Stored dataset items
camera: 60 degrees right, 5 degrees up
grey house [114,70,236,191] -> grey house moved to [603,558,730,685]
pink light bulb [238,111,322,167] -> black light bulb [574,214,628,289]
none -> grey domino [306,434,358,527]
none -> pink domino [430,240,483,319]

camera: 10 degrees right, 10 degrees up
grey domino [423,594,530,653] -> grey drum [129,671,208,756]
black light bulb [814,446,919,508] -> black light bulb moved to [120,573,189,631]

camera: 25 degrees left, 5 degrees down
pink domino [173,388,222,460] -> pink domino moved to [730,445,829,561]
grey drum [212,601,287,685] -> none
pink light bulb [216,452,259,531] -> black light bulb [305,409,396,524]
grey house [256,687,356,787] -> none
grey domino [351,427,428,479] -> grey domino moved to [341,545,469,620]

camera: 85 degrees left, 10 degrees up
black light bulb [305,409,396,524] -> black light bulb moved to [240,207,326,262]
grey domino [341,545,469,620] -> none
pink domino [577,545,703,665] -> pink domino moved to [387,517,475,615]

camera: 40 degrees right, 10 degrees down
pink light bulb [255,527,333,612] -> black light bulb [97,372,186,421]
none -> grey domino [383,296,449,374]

==

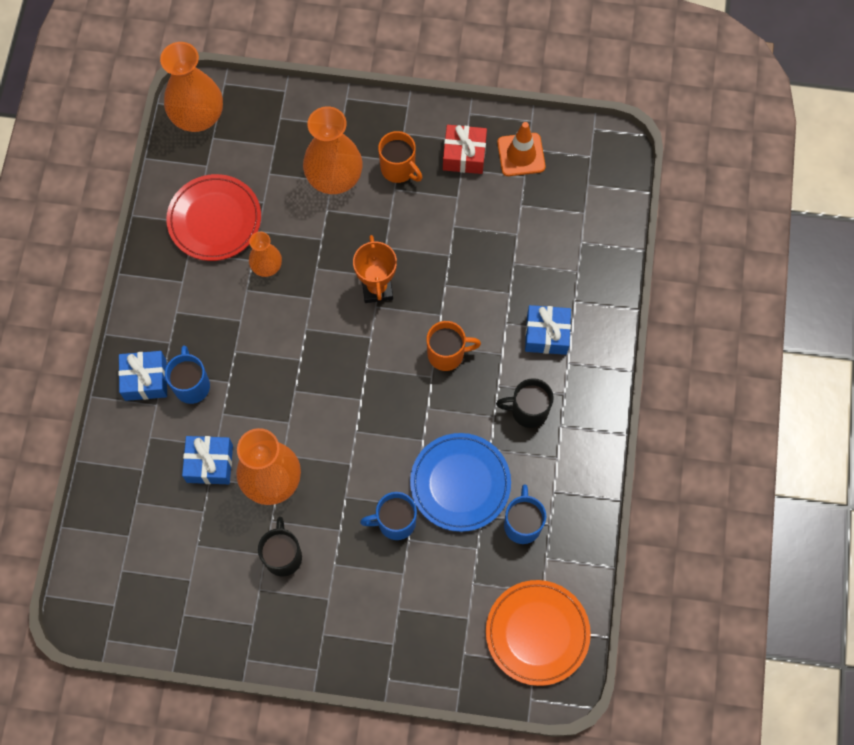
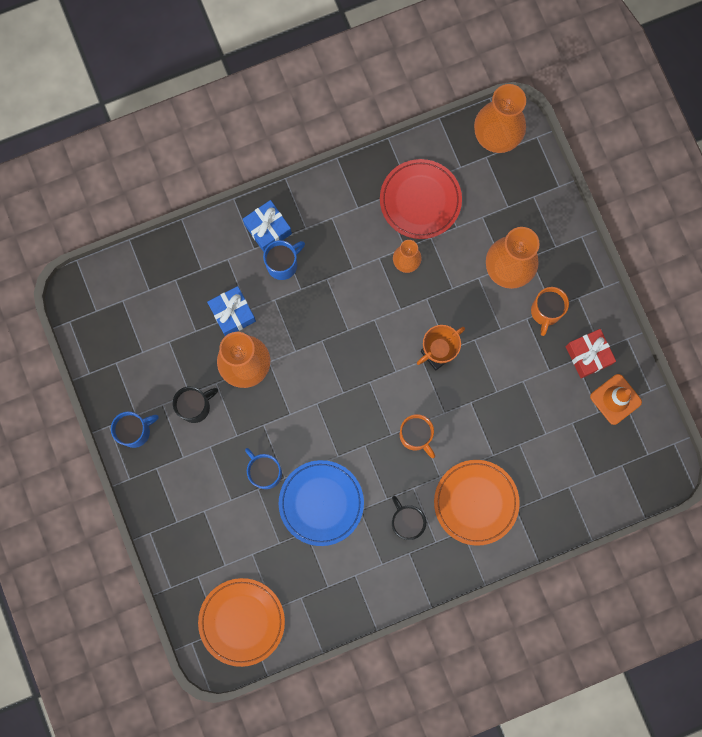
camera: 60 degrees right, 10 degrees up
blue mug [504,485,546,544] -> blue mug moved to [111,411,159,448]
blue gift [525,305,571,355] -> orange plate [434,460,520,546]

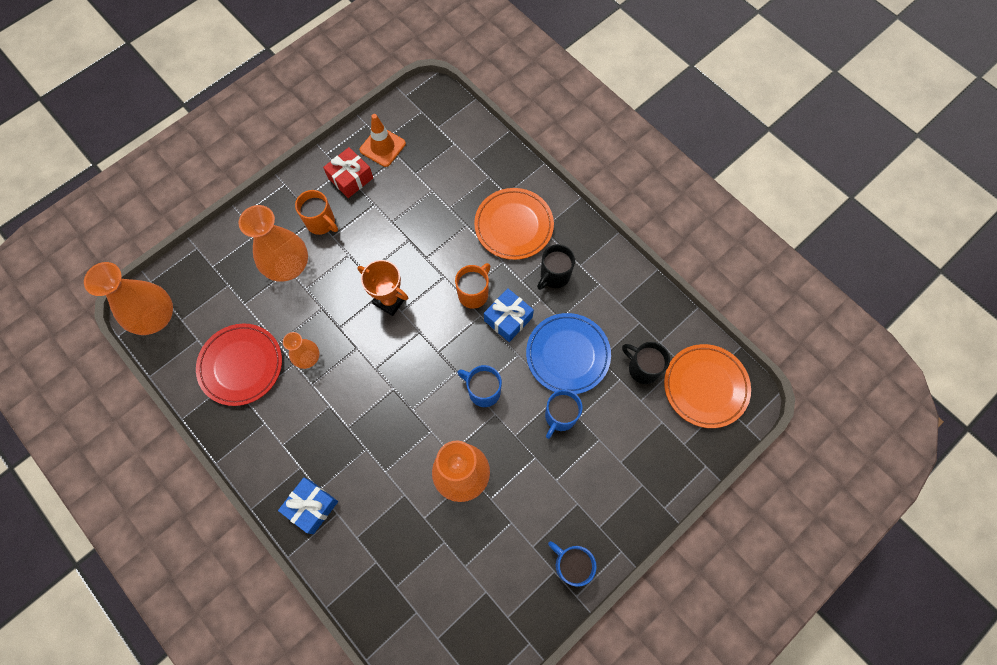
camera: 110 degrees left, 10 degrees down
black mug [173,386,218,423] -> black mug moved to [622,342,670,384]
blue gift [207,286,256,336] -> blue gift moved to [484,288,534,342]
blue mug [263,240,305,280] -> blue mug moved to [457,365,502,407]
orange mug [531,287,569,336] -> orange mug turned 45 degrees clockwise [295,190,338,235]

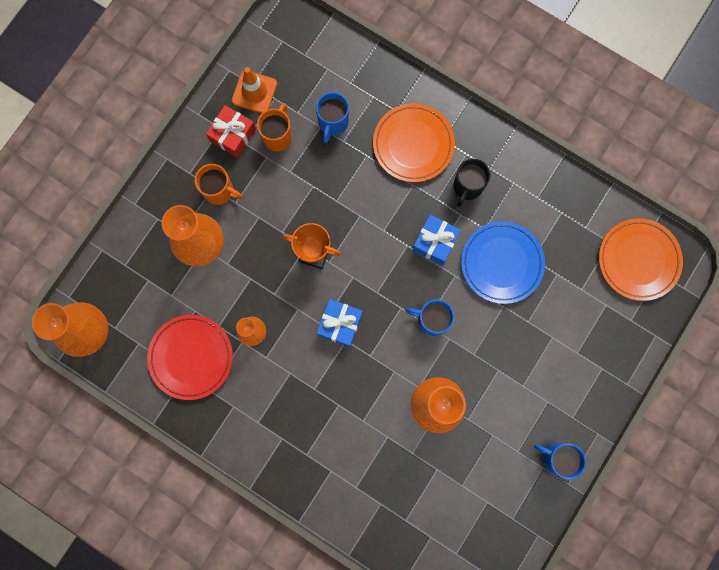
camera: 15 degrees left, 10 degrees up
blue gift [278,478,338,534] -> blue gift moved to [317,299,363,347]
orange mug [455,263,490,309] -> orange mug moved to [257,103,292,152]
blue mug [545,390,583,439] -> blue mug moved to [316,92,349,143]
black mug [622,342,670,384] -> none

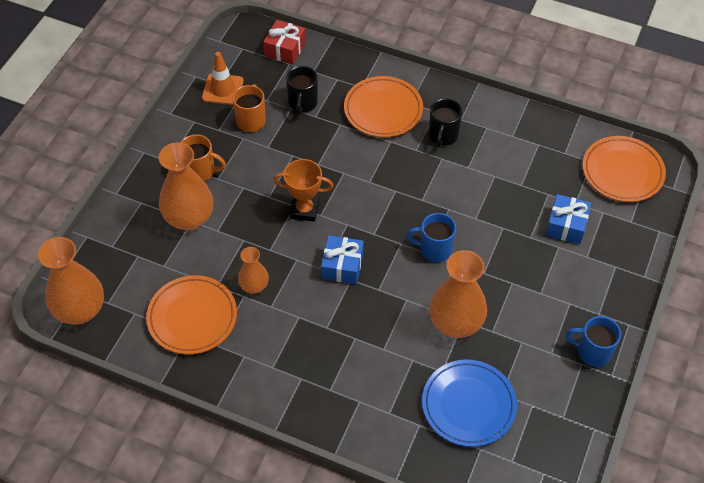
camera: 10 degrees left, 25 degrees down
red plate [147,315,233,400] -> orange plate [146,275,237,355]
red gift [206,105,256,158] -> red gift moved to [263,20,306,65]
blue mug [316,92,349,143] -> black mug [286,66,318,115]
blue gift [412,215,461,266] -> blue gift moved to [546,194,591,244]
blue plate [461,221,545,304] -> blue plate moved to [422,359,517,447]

● **AIM OF THE TASK**
All that is needed is the exact run of lines above from the line containing "grey domino [351,427,428,479]" through the line containing "pink domino [577,545,703,665]", both of them included.

● **RESPONSE AREA**
grey domino [351,427,428,479] -> grey domino moved to [341,545,469,620]

camera: 85 degrees left, 10 degrees up
black light bulb [305,409,396,524] -> black light bulb moved to [240,207,326,262]
grey domino [341,545,469,620] -> none
pink domino [577,545,703,665] -> pink domino moved to [387,517,475,615]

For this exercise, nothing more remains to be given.